Retype the lines from the first one in the records down to the line containing "yellow ellipse: (417, 293)", counting both, and leave out any pictures.

### [Source records]
* * * *
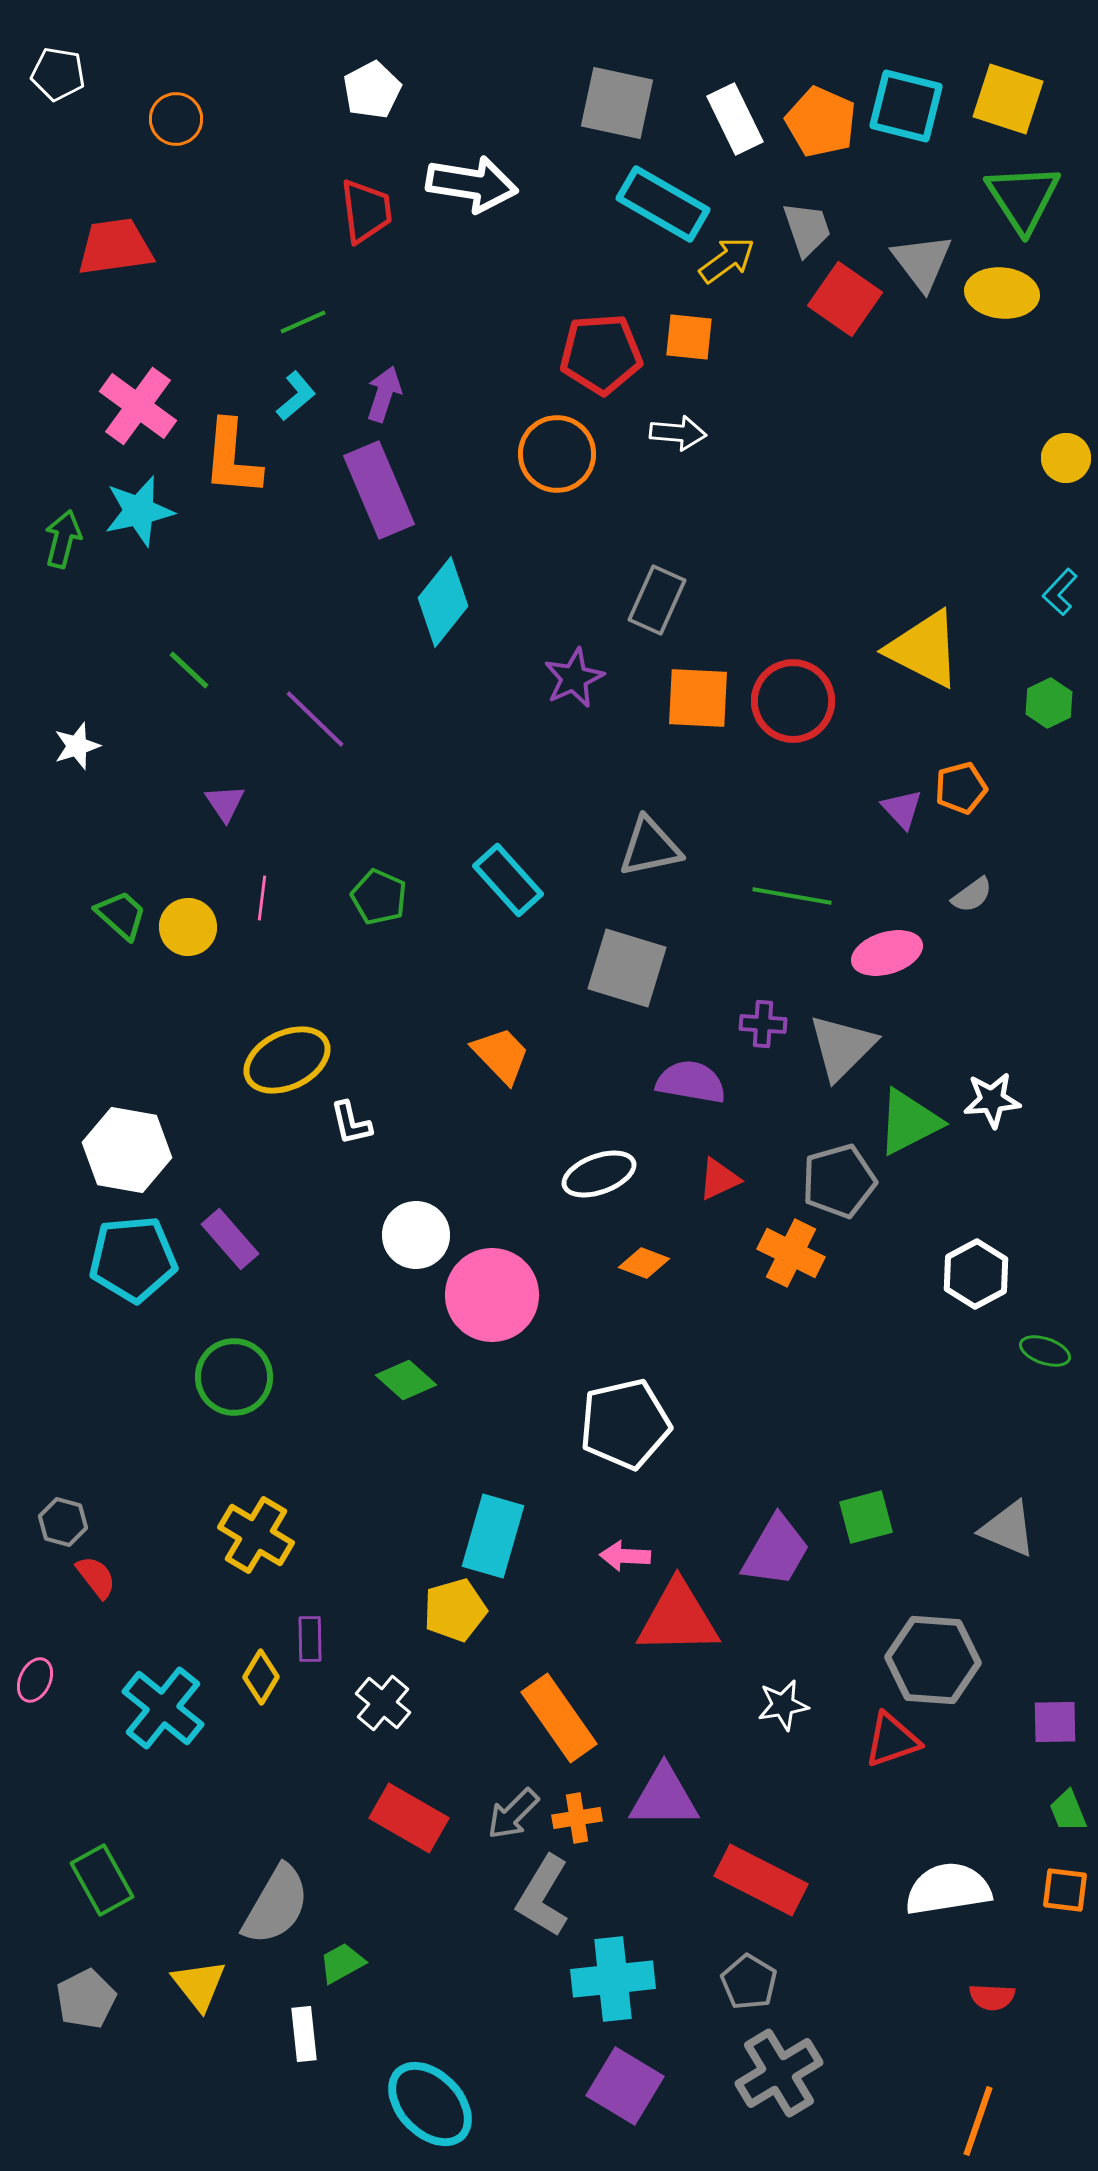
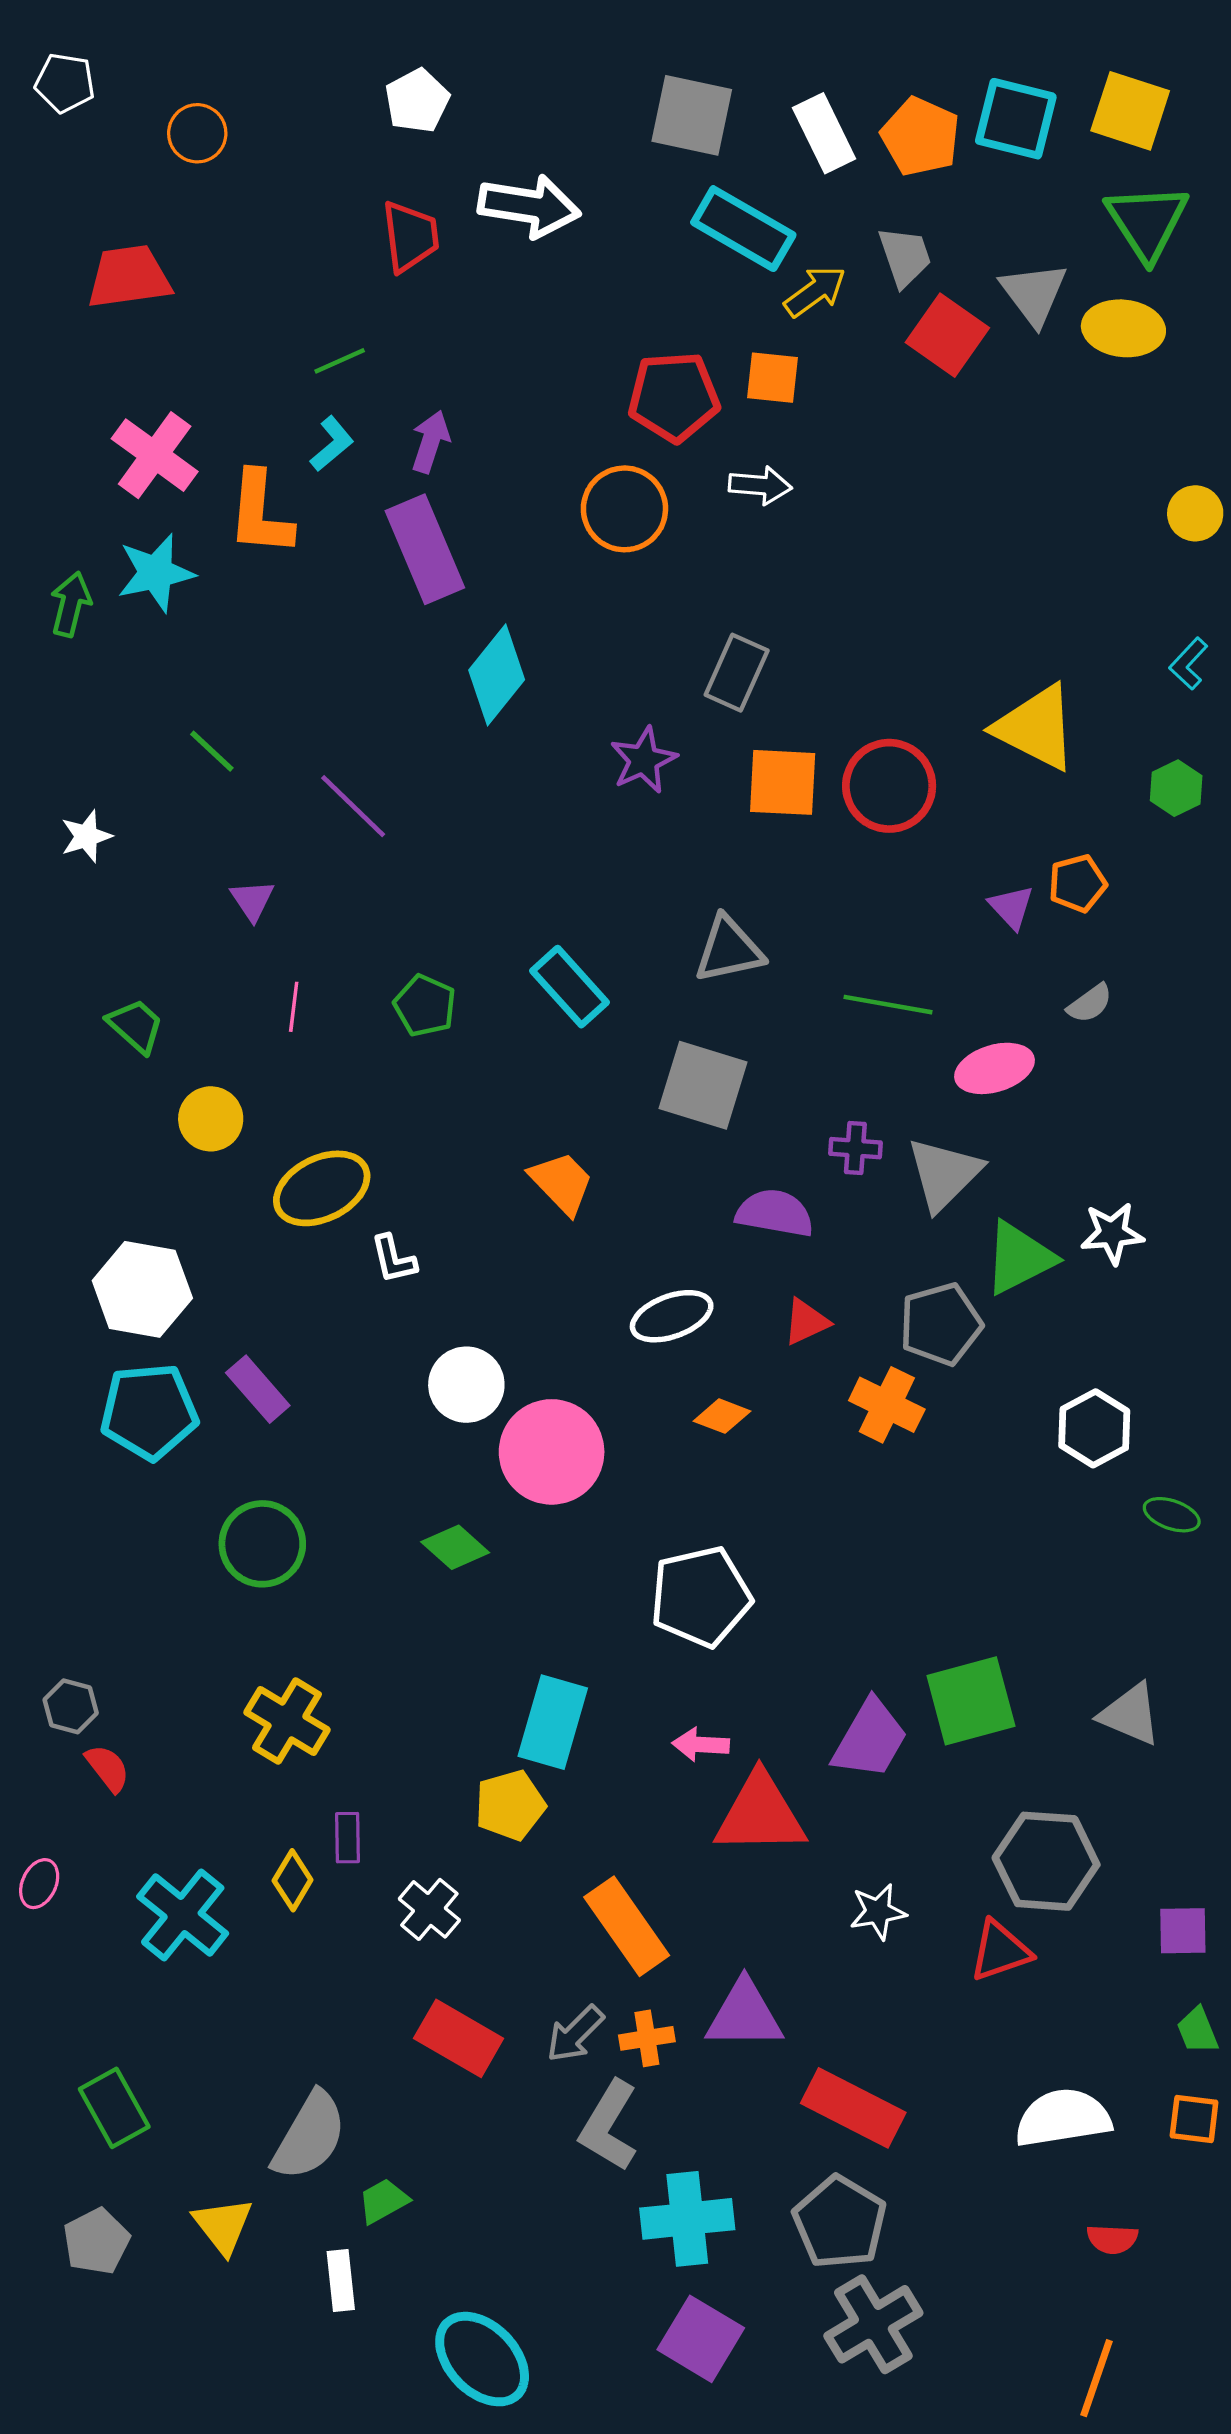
yellow circle: (188, 927) -> (211, 1119), moved
green square: (866, 1517) -> (971, 1701), size x1.5
gray pentagon: (749, 1982) -> (840, 2222), size x1.5

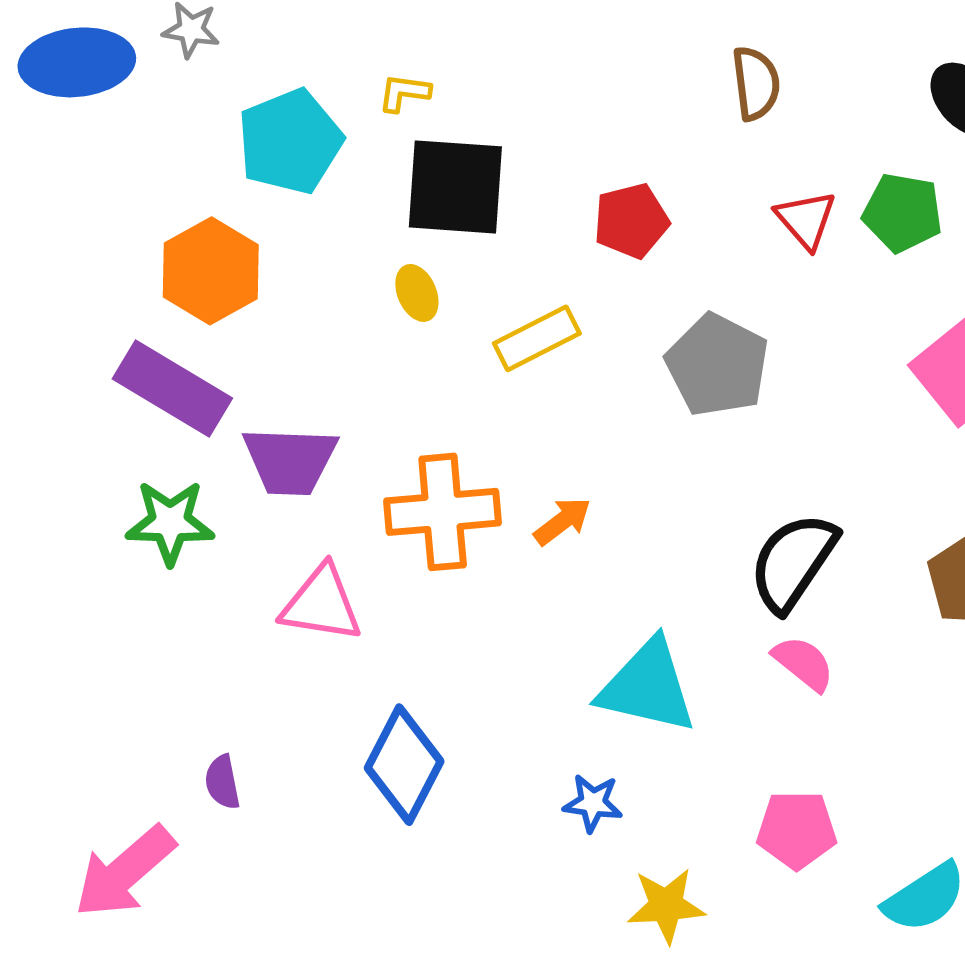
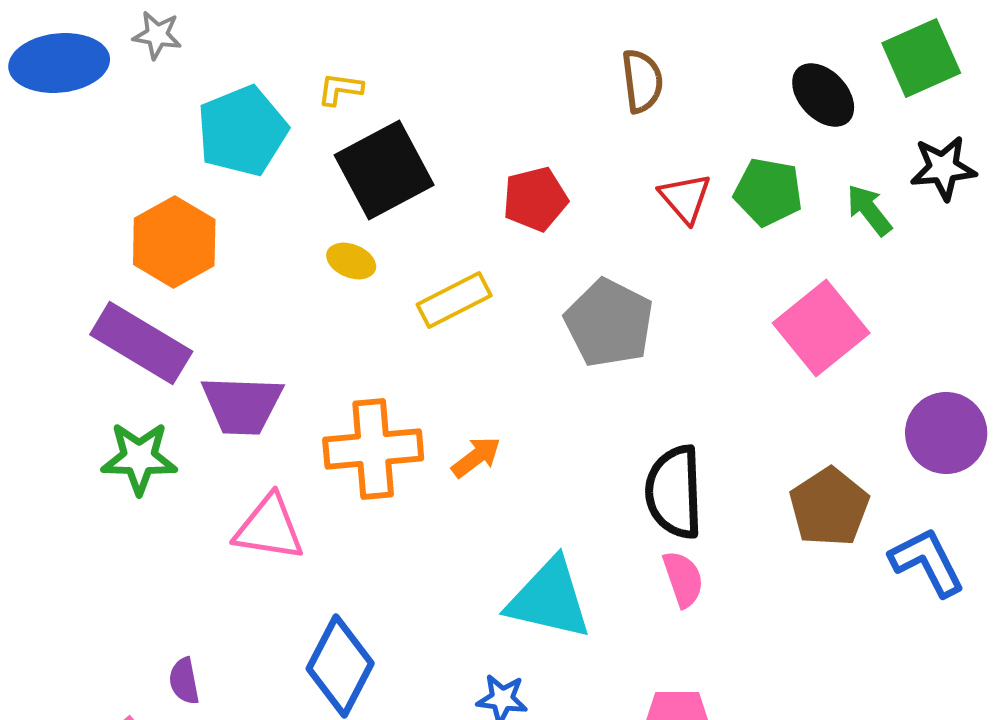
black square: (455, 187) -> (384, 170), turned -32
yellow ellipse: (417, 293) -> (351, 261), turned -45
black semicircle: (793, 562) -> (674, 492), turned -36
pink semicircle: (804, 663) -> (683, 579), turned 32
* * * *
### [Exercise answer]
yellow circle: (188, 927) -> (211, 1119), moved
green square: (866, 1517) -> (971, 1701), size x1.5
gray pentagon: (749, 1982) -> (840, 2222), size x1.5

black square: (455, 187) -> (384, 170), turned -32
yellow ellipse: (417, 293) -> (351, 261), turned -45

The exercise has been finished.